>>>>
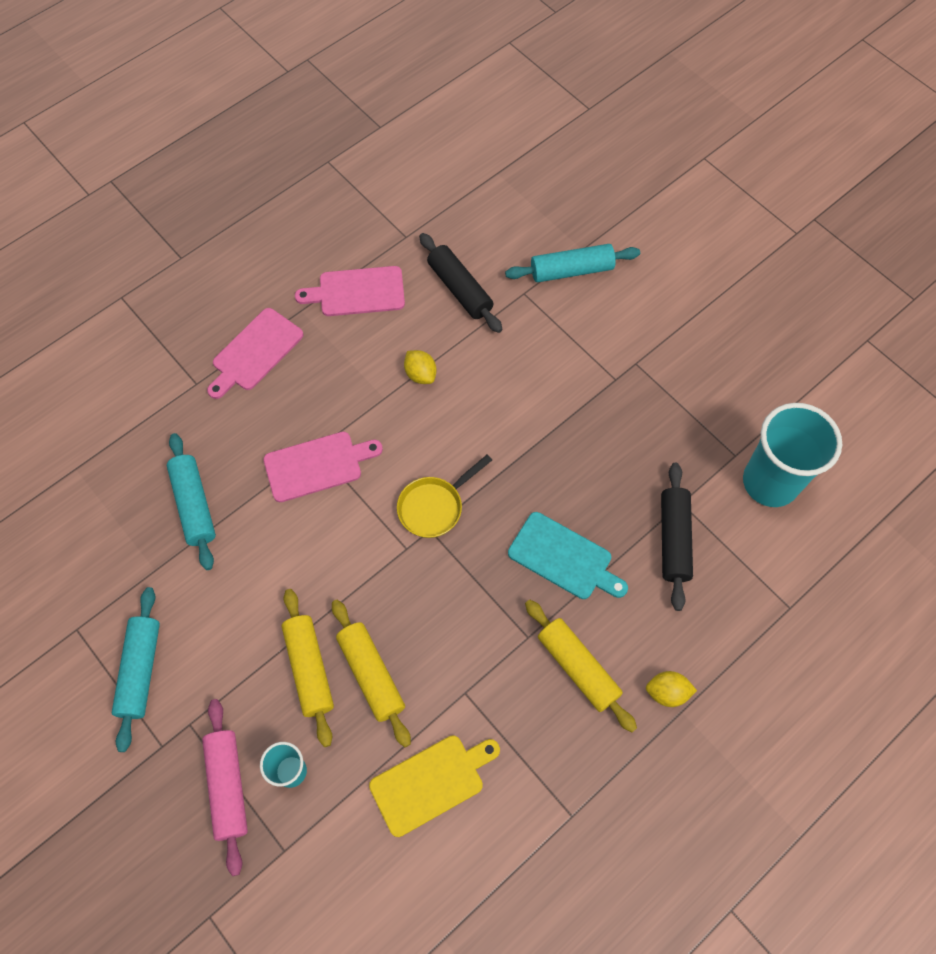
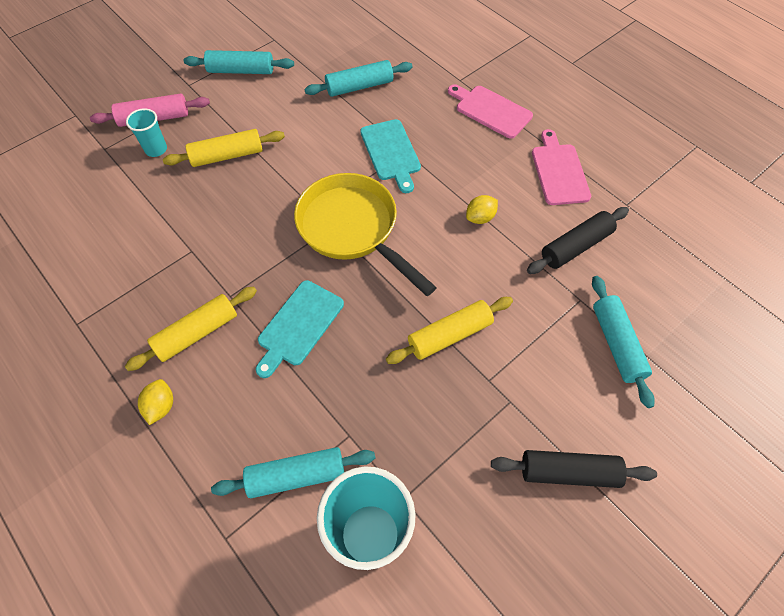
camera: 90 degrees right, 5 degrees down
(317, 465) = (391, 152): pink cutting board -> turquoise cutting board
(371, 674) = (216, 191): yellow rolling pin -> yellow rolling pin (449, 335)
(431, 782) = (127, 229): yellow cutting board -> none
(434, 507) = (352, 229): yellow pan -> yellow pan, size x1.83
(674, 539) = (309, 424): black rolling pin -> black rolling pin (568, 472)
(725, 548) = (296, 475): none -> turquoise rolling pin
<<<<
**EXERCISE PROMPT**
The answer should consist solely of the lines from the one that contains "(674, 539) = (309, 424): black" through the end of the material above, copied exactly.

**EXERCISE RESULT**
(674, 539) = (309, 424): black rolling pin -> black rolling pin (568, 472)
(725, 548) = (296, 475): none -> turquoise rolling pin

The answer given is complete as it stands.